Data excerpts>

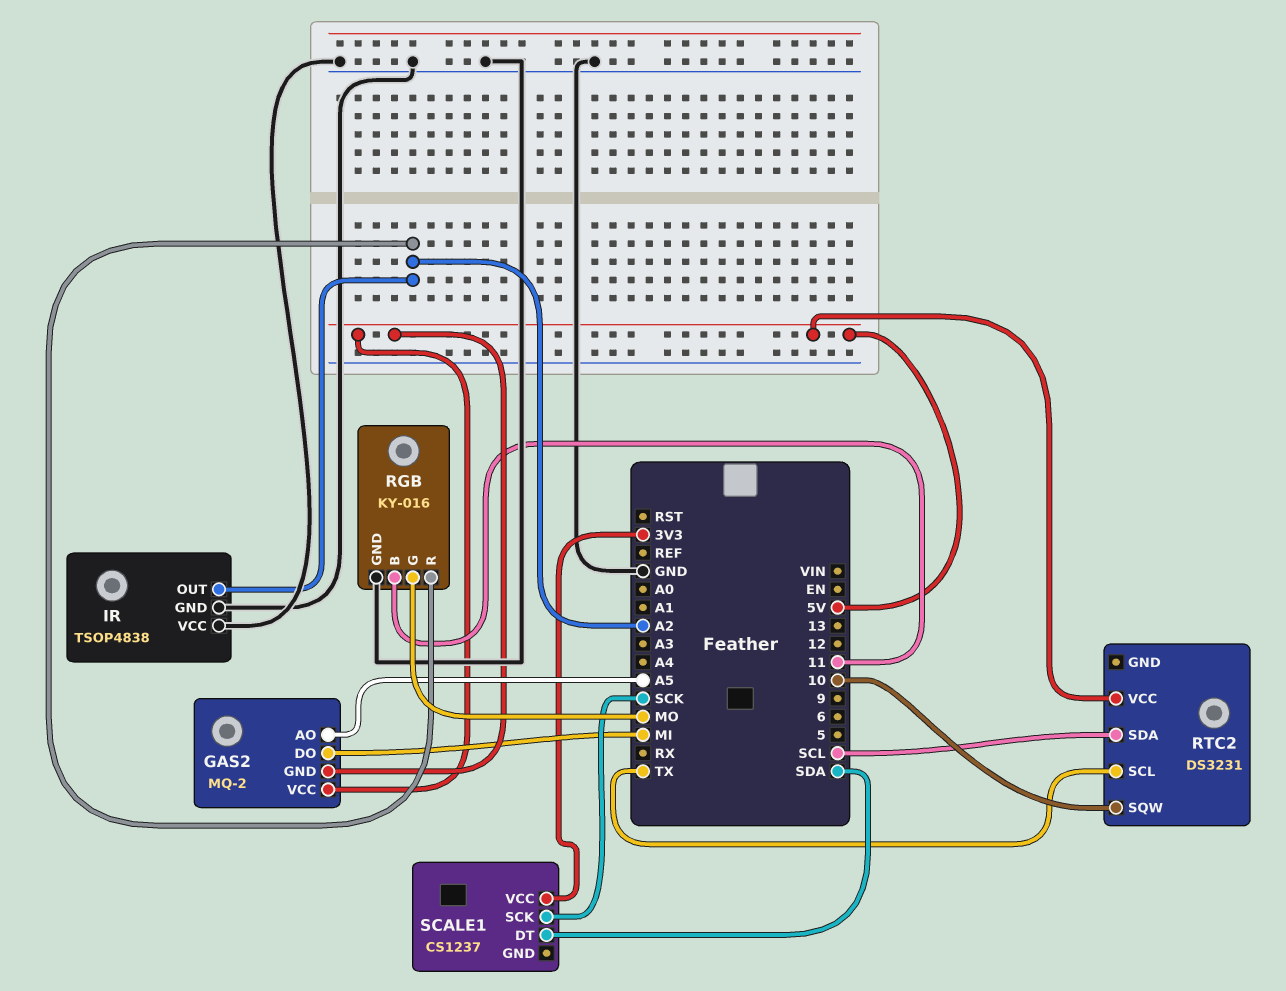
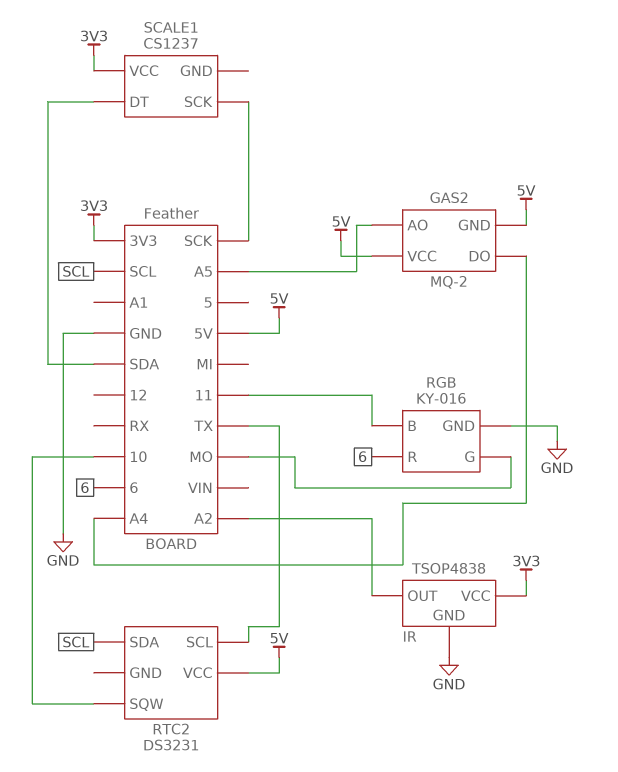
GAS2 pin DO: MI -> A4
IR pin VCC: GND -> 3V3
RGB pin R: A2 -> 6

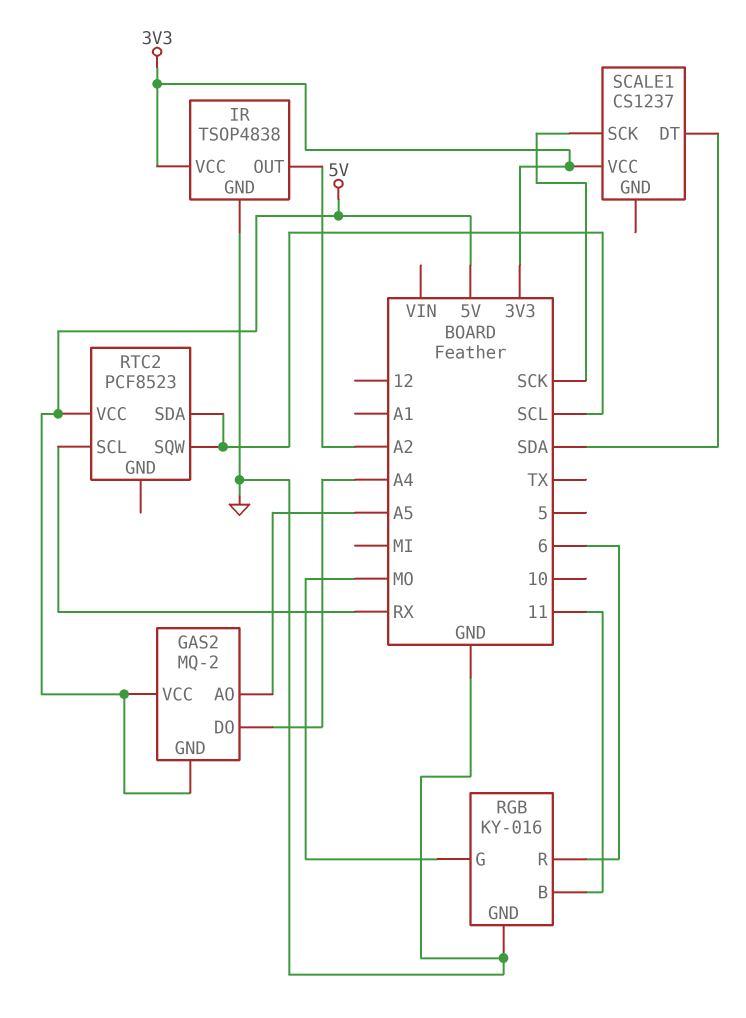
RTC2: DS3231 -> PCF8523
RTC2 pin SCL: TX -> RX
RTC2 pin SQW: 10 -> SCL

==

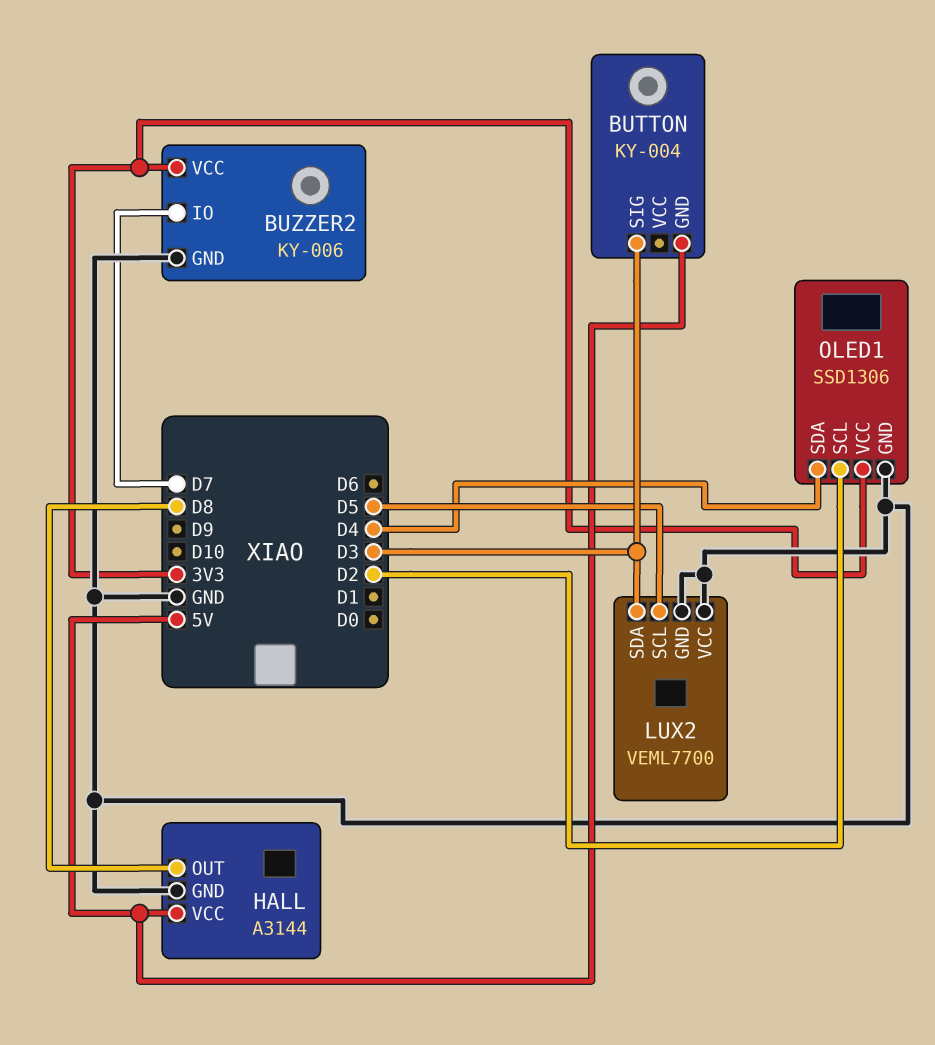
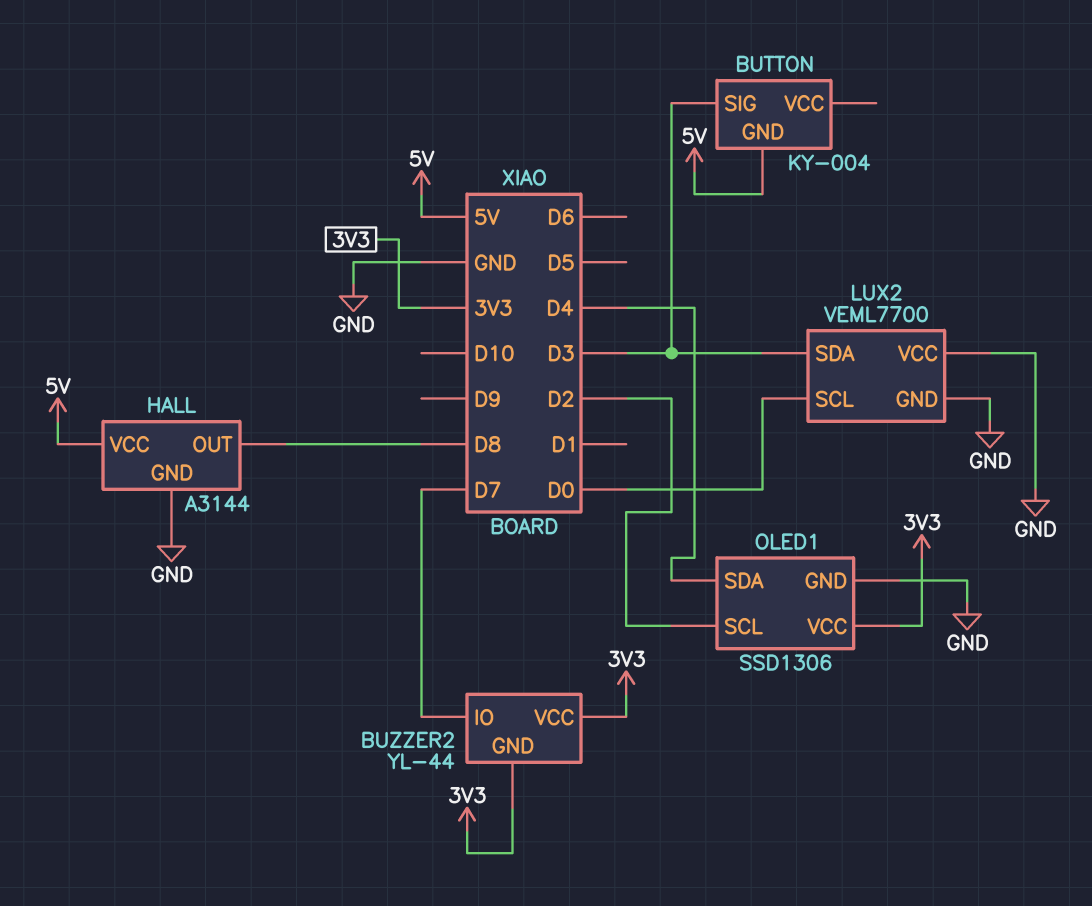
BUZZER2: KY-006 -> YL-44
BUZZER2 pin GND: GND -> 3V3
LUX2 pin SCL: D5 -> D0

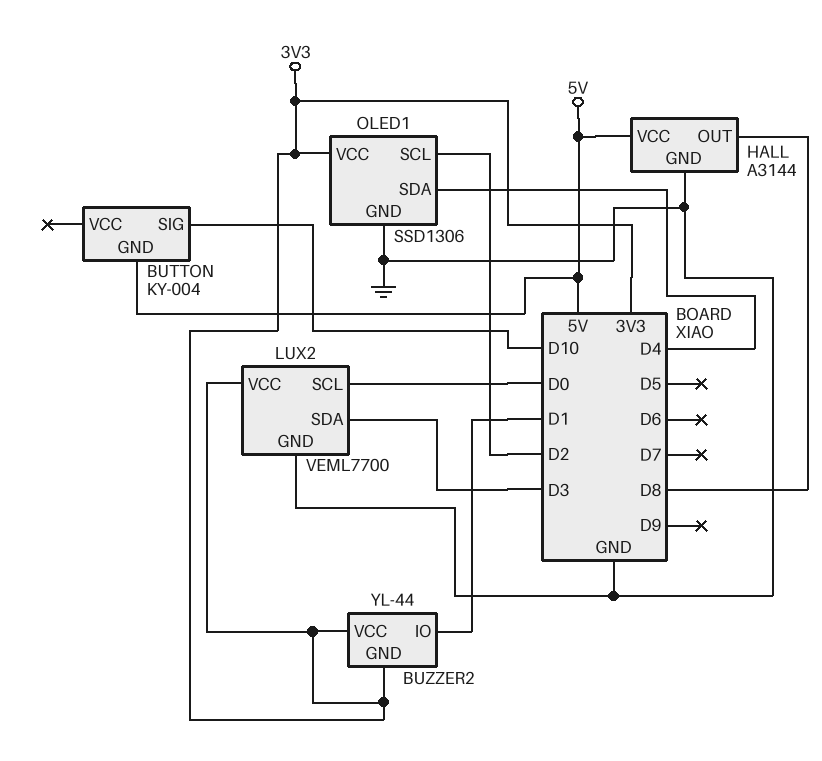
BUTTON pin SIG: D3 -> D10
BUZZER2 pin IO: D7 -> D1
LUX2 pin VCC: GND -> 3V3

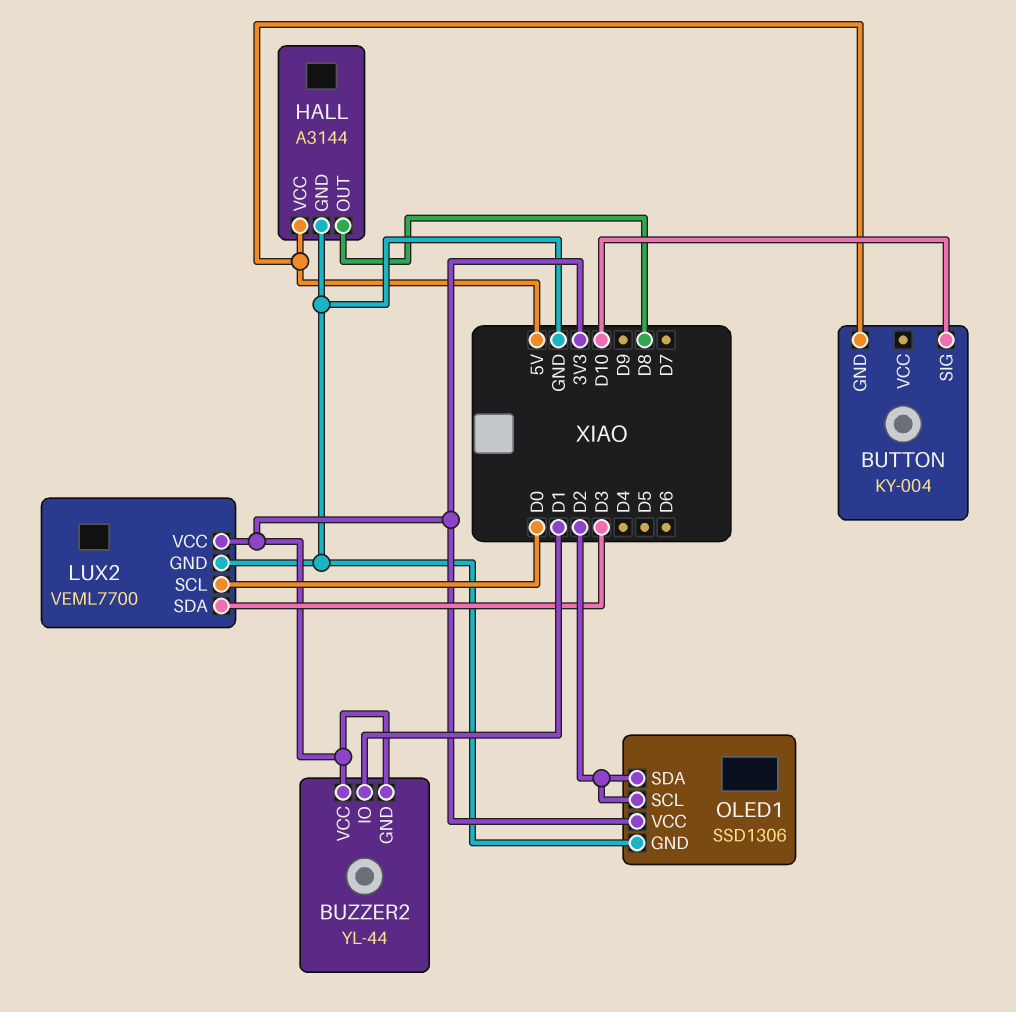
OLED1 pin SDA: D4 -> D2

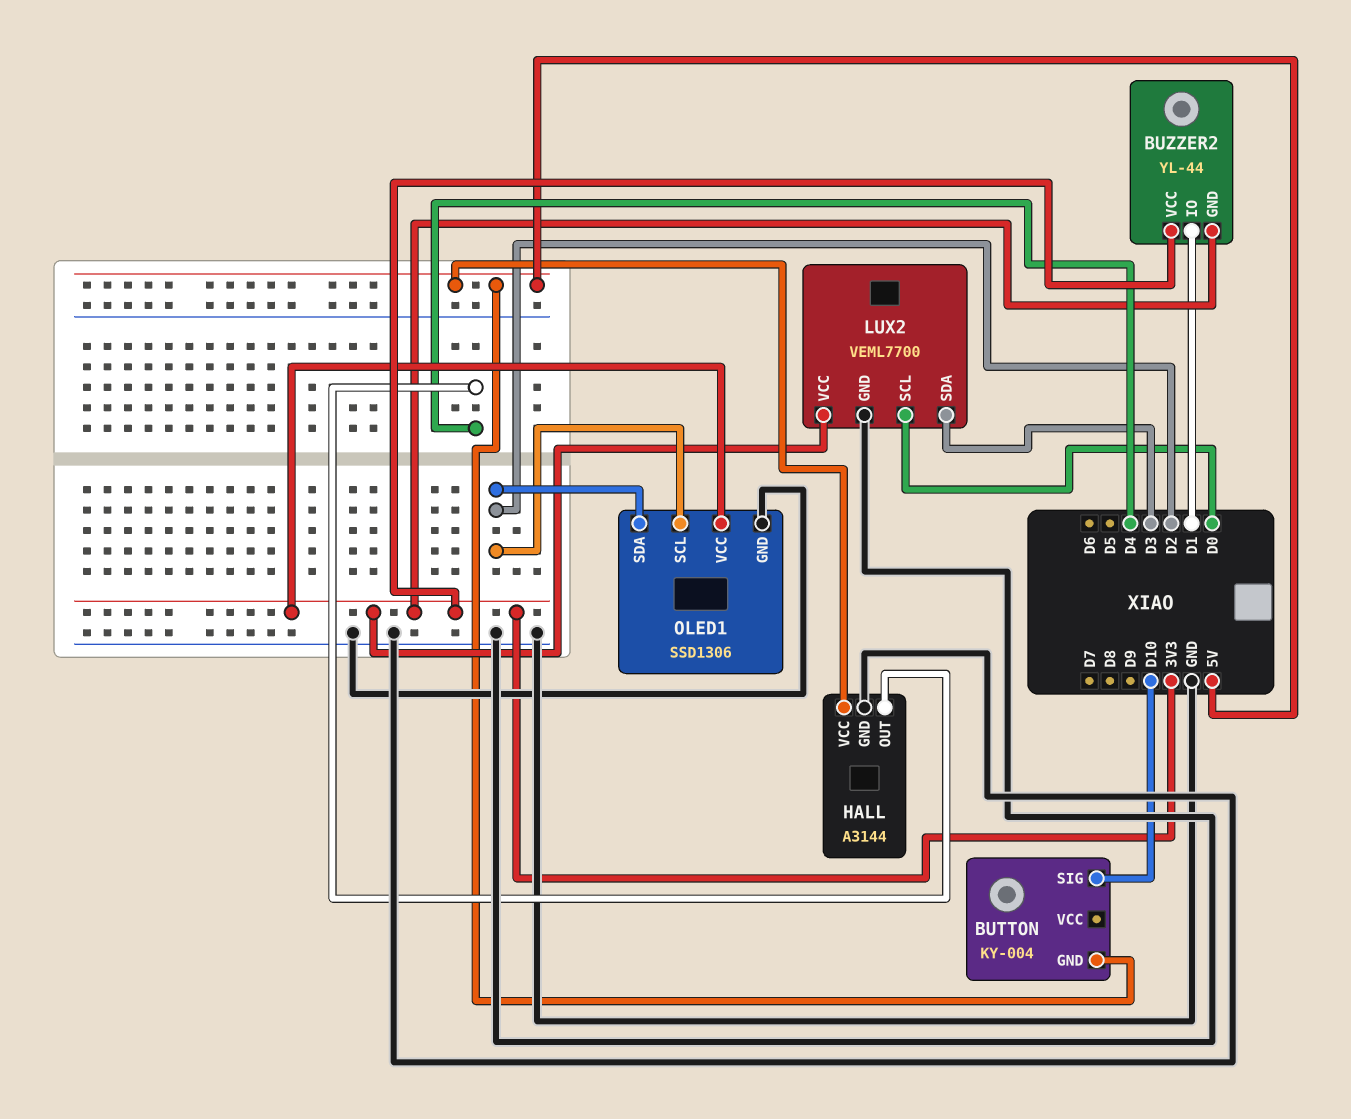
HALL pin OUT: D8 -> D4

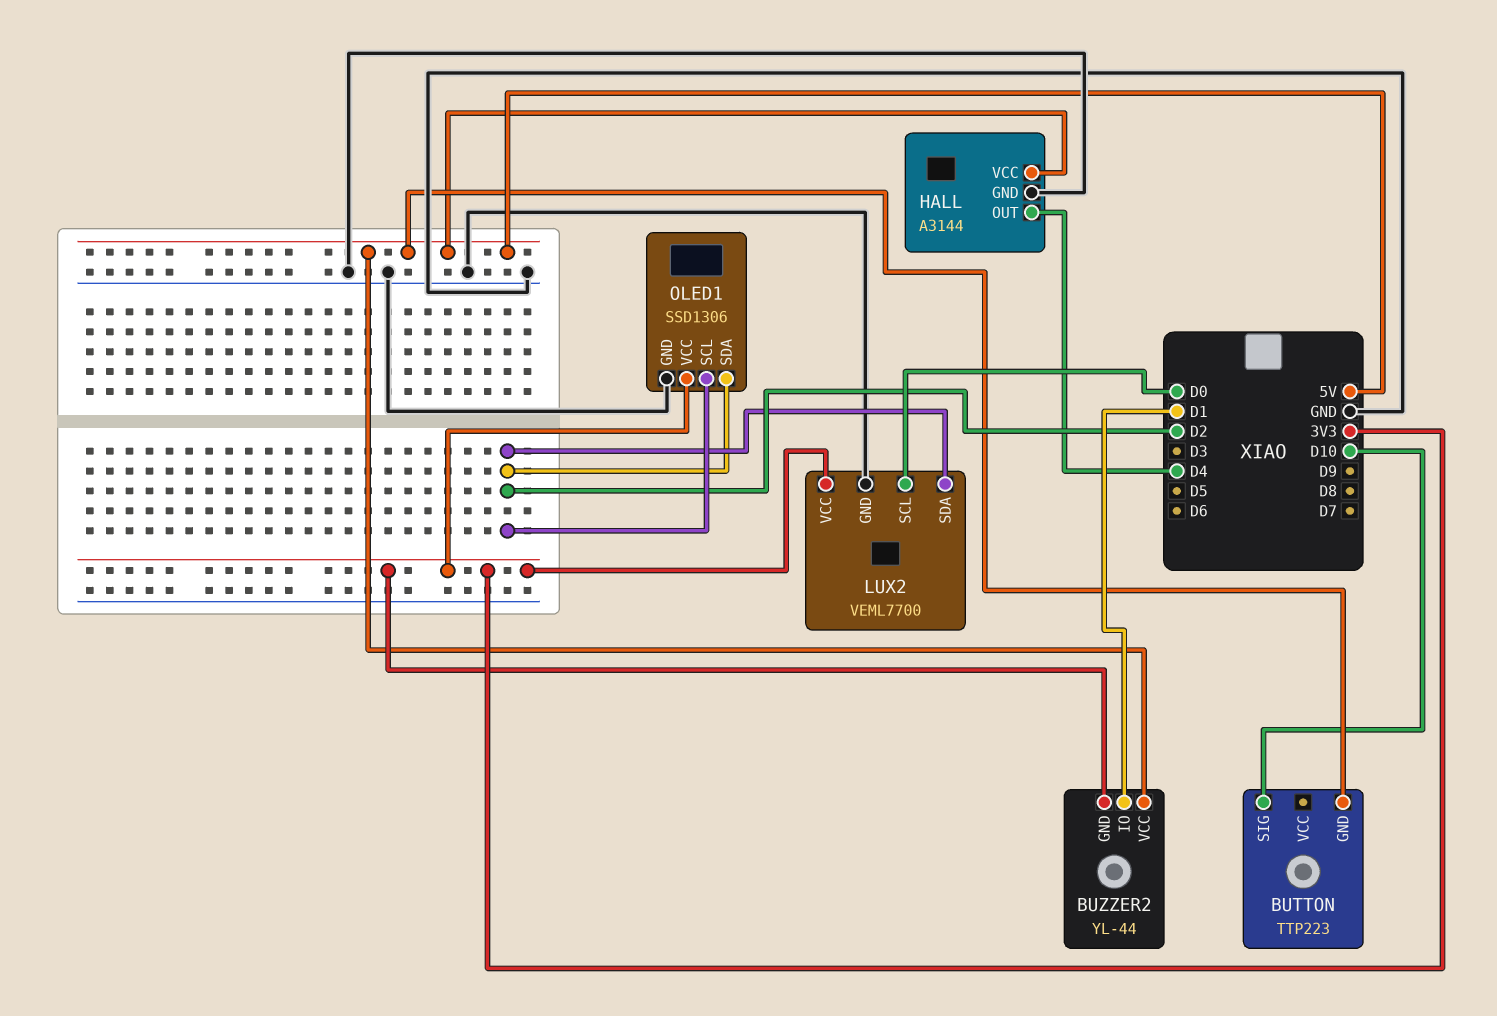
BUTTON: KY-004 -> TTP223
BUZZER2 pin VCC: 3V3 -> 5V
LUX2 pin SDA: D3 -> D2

Your goal>
Among the entries above, locate the line with "LUX2 pin VCC: GND -> 3V3" and the line with "LUX2 pin SDA: D3 -> D2". Give those two lines and all lines between them again, exactly, leaving out the pictures.

Worked solution>
LUX2 pin VCC: GND -> 3V3

OLED1 pin SDA: D4 -> D2

HALL pin OUT: D8 -> D4

BUTTON: KY-004 -> TTP223
BUZZER2 pin VCC: 3V3 -> 5V
LUX2 pin SDA: D3 -> D2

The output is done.